EXERCISE OBJECTIVE
Would you copy exactly the lines in the data below from the one that has "D1: none -> diode US1M (A AOUT, K IC2/CH0)" through the one that has "RV1: 1M (+9V, GND, wiper IC2/CH0) -> none", dropping any pictures?

(Stored data)
########################################
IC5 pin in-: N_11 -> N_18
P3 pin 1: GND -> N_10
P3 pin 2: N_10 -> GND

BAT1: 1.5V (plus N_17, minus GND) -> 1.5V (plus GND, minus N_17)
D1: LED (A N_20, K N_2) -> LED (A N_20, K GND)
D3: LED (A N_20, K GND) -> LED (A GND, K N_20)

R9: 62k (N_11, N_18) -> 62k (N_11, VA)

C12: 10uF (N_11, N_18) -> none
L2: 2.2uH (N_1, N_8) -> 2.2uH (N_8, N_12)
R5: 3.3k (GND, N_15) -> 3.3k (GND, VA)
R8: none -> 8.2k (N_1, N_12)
########################################
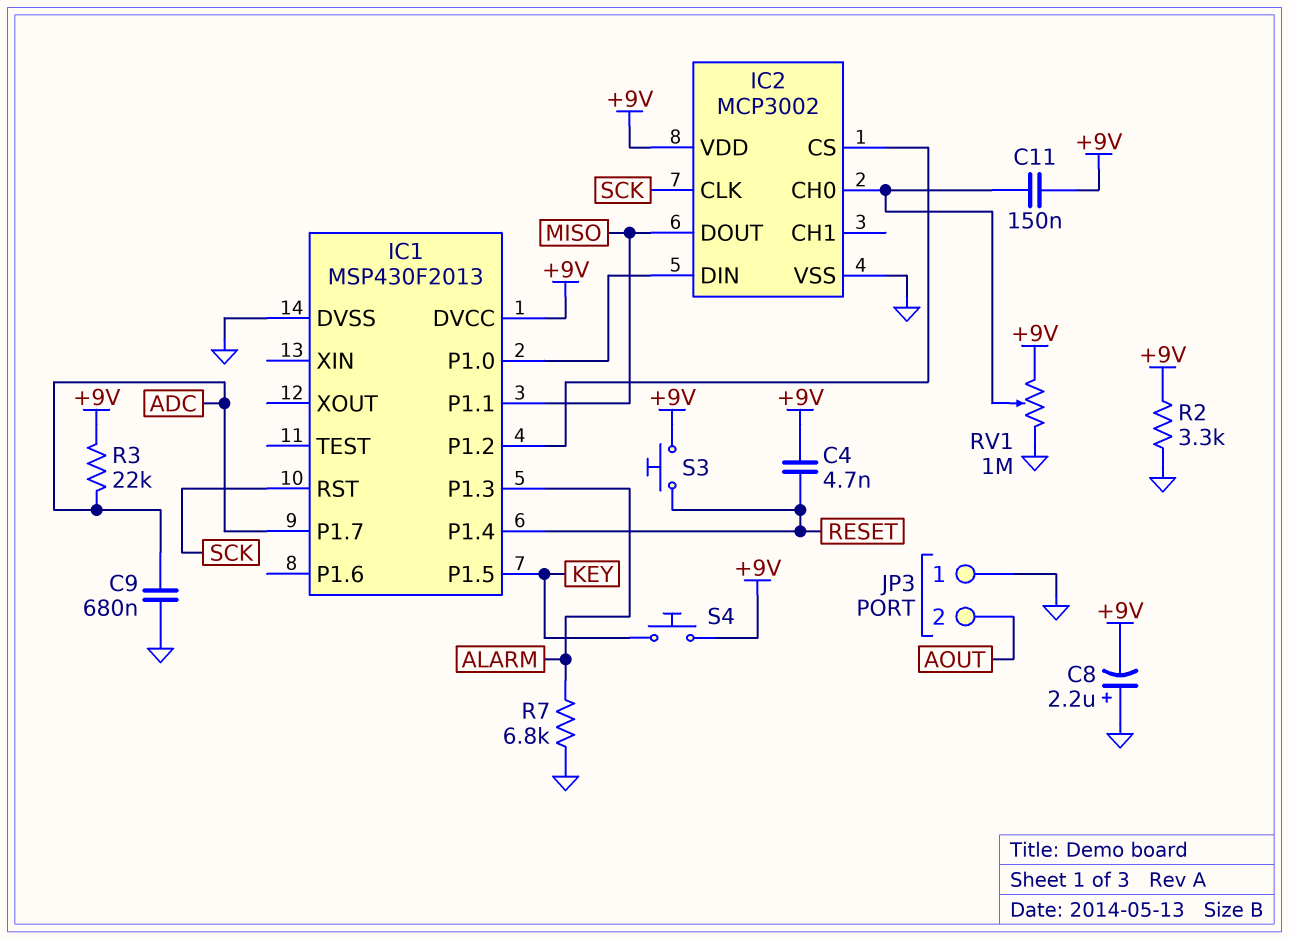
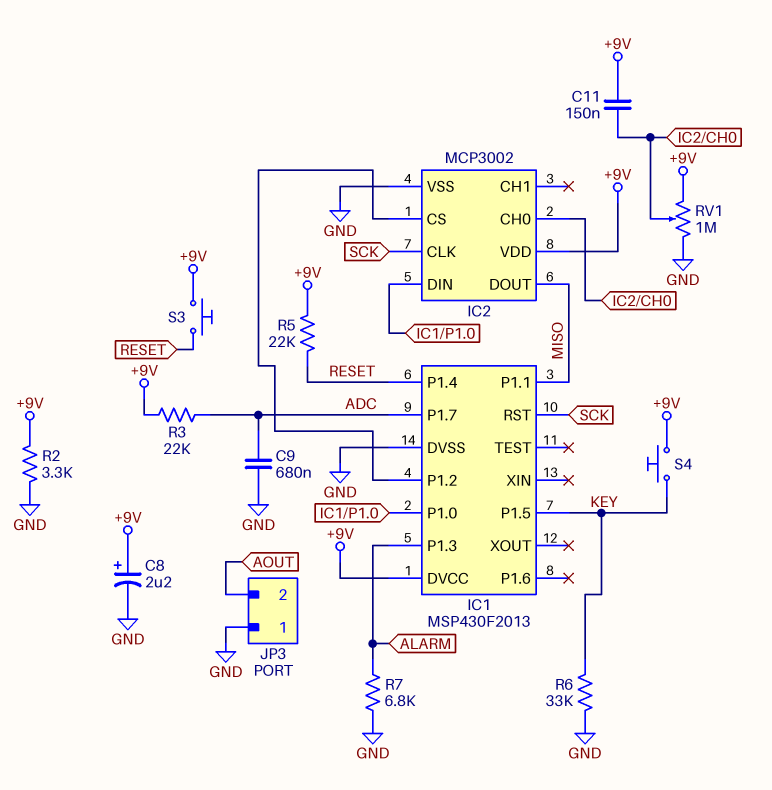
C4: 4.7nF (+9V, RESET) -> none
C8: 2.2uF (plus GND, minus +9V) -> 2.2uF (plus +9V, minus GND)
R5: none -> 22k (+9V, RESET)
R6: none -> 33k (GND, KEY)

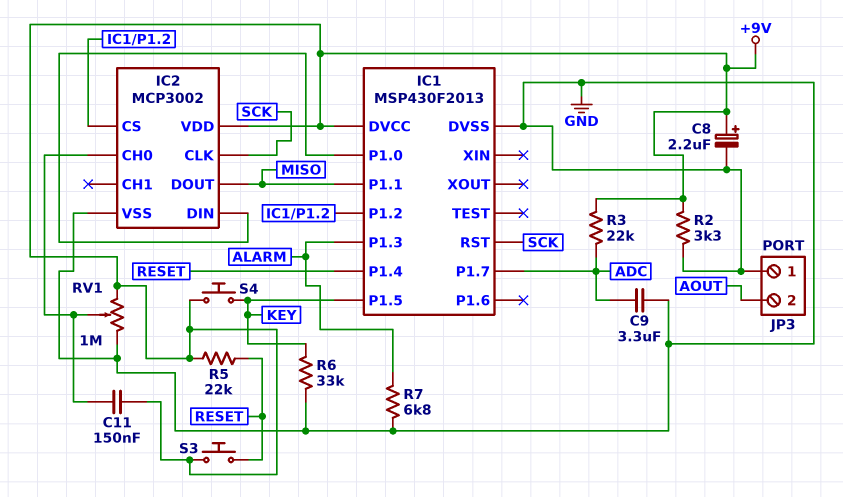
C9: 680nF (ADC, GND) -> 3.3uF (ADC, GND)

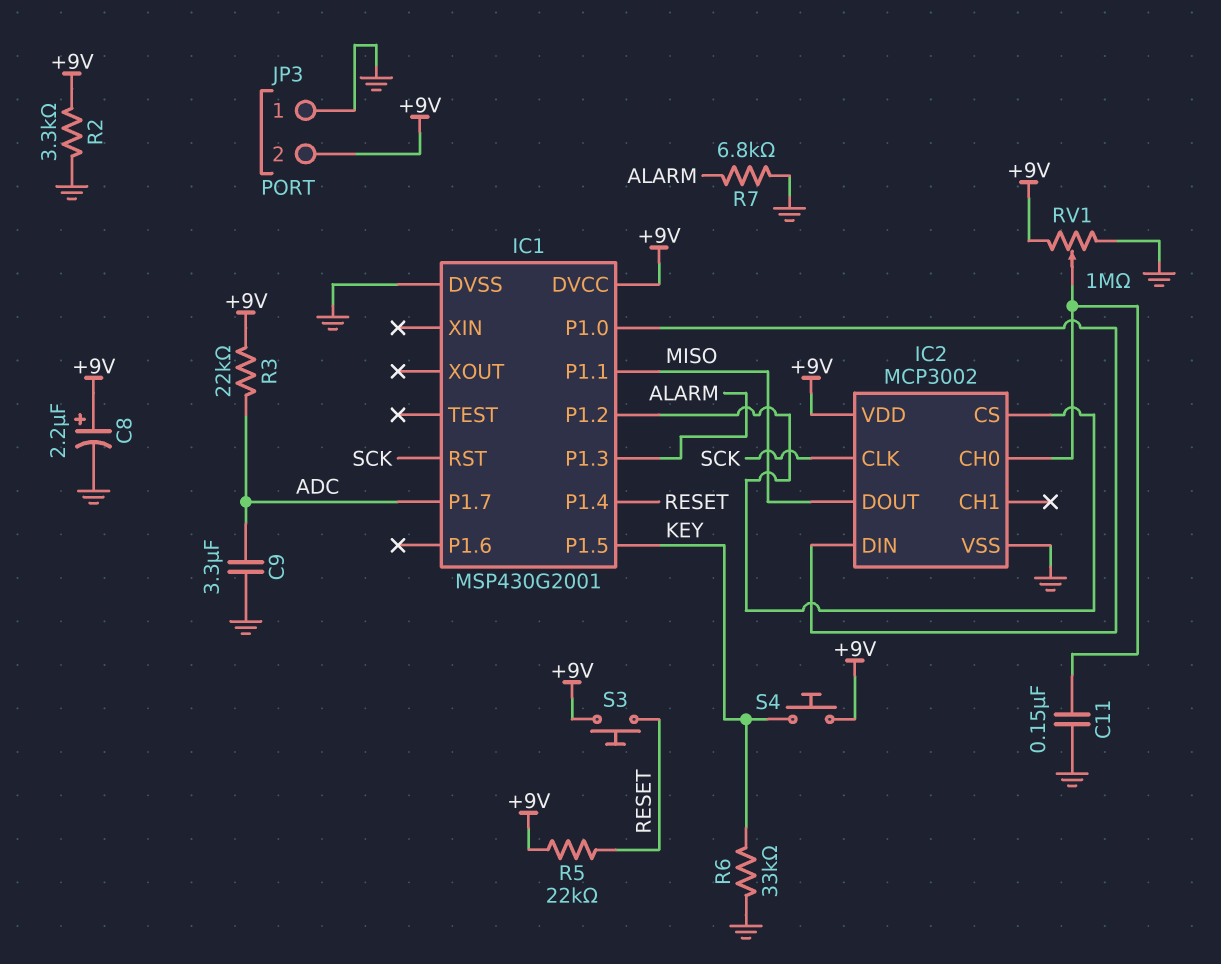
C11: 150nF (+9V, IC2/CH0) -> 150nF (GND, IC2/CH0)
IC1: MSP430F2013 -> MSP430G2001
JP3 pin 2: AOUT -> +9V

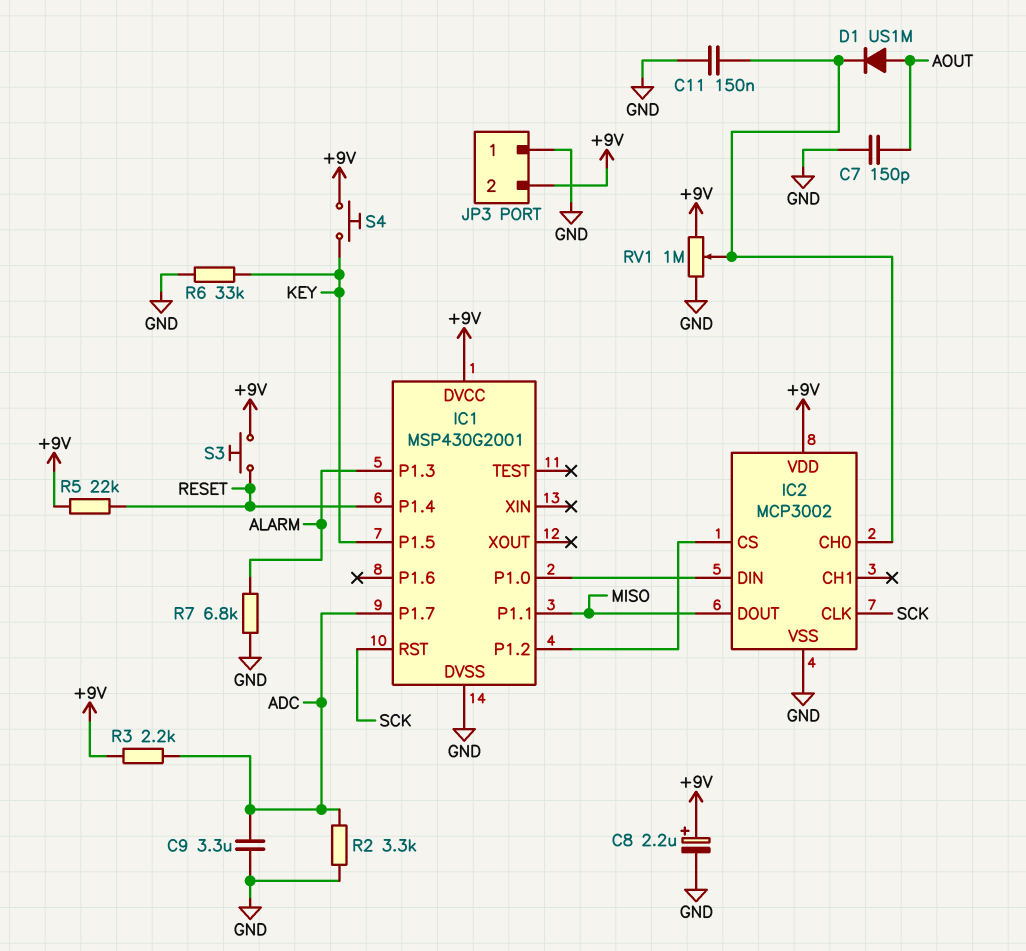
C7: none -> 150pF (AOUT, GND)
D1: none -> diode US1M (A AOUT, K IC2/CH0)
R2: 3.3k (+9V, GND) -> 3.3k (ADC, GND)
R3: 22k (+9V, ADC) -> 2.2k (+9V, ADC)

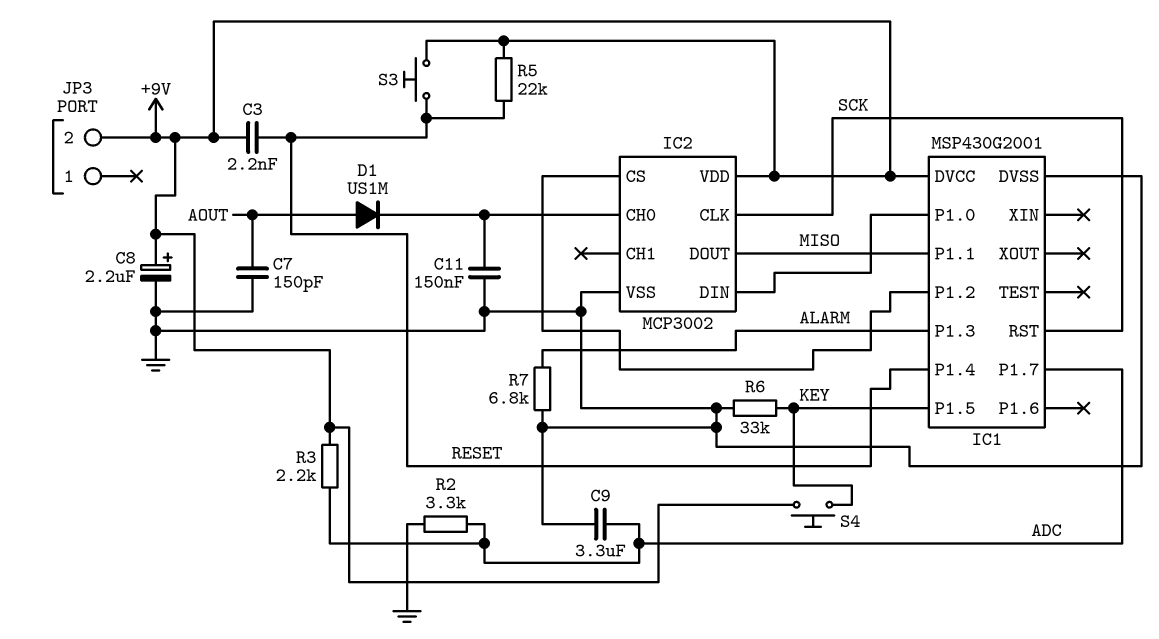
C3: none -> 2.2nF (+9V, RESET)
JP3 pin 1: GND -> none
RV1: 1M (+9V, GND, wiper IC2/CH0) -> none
########################################
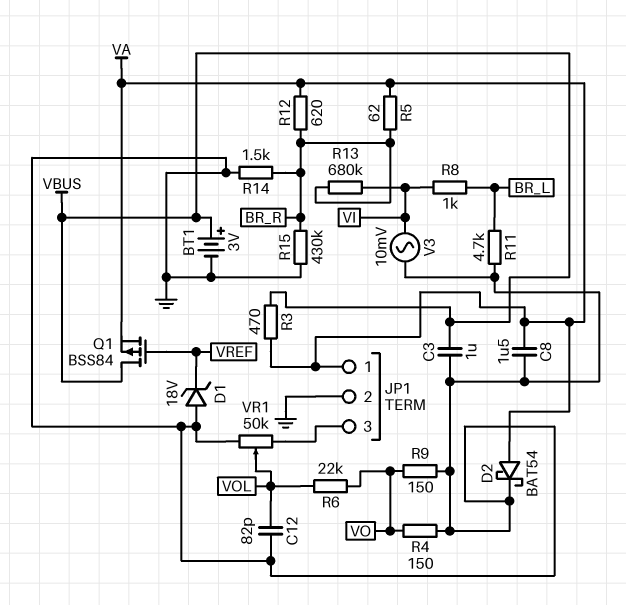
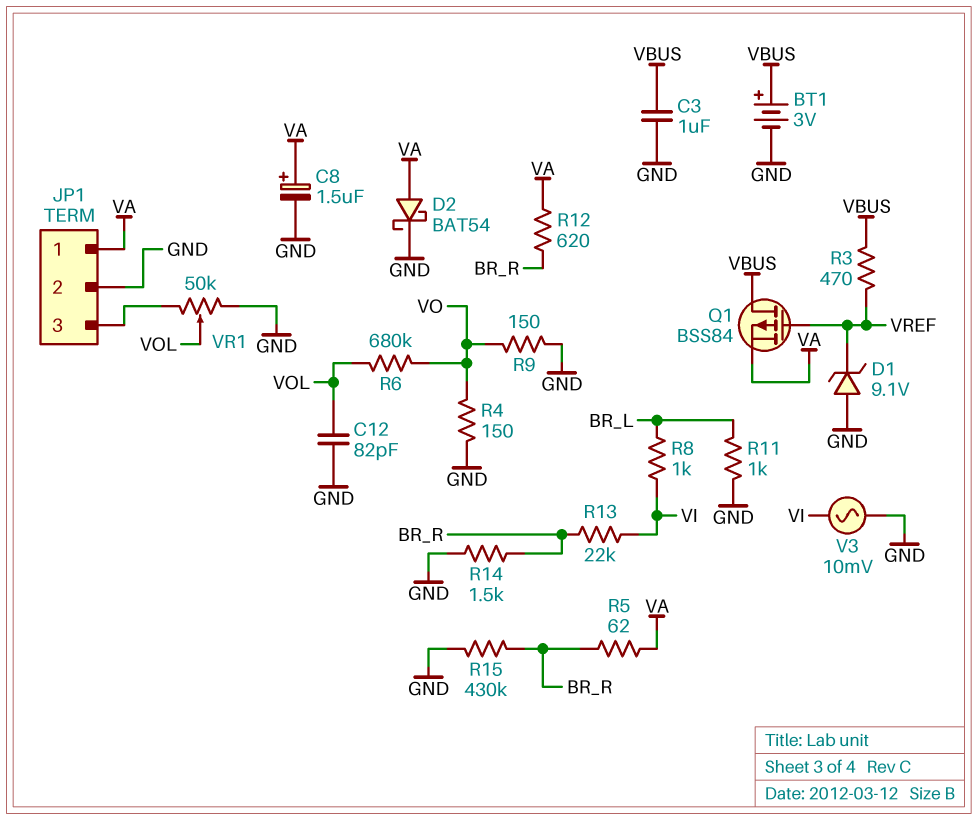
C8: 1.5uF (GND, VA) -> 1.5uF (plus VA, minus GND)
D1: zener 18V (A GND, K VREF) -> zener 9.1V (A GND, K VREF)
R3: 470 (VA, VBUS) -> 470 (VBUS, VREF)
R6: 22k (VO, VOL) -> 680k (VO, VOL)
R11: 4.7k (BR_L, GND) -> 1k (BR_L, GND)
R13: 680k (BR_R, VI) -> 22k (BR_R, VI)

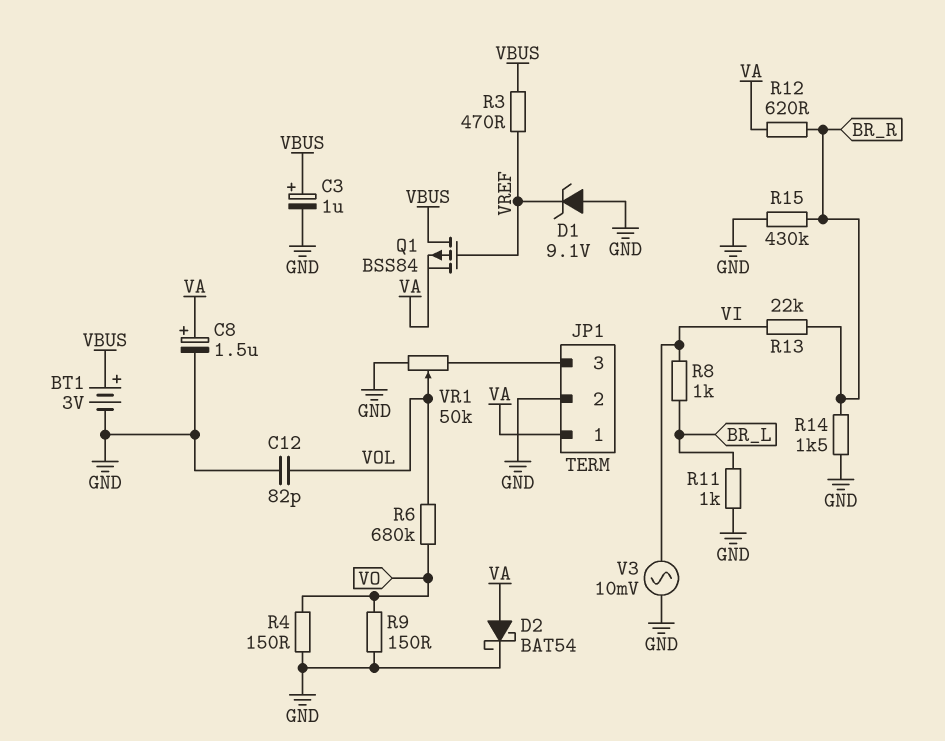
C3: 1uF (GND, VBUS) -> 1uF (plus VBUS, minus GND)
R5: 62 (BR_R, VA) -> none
########################################
YOUR SOLUTION
D1: none -> diode US1M (A AOUT, K IC2/CH0)
R2: 3.3k (+9V, GND) -> 3.3k (ADC, GND)
R3: 22k (+9V, ADC) -> 2.2k (+9V, ADC)

C3: none -> 2.2nF (+9V, RESET)
JP3 pin 1: GND -> none
RV1: 1M (+9V, GND, wiper IC2/CH0) -> none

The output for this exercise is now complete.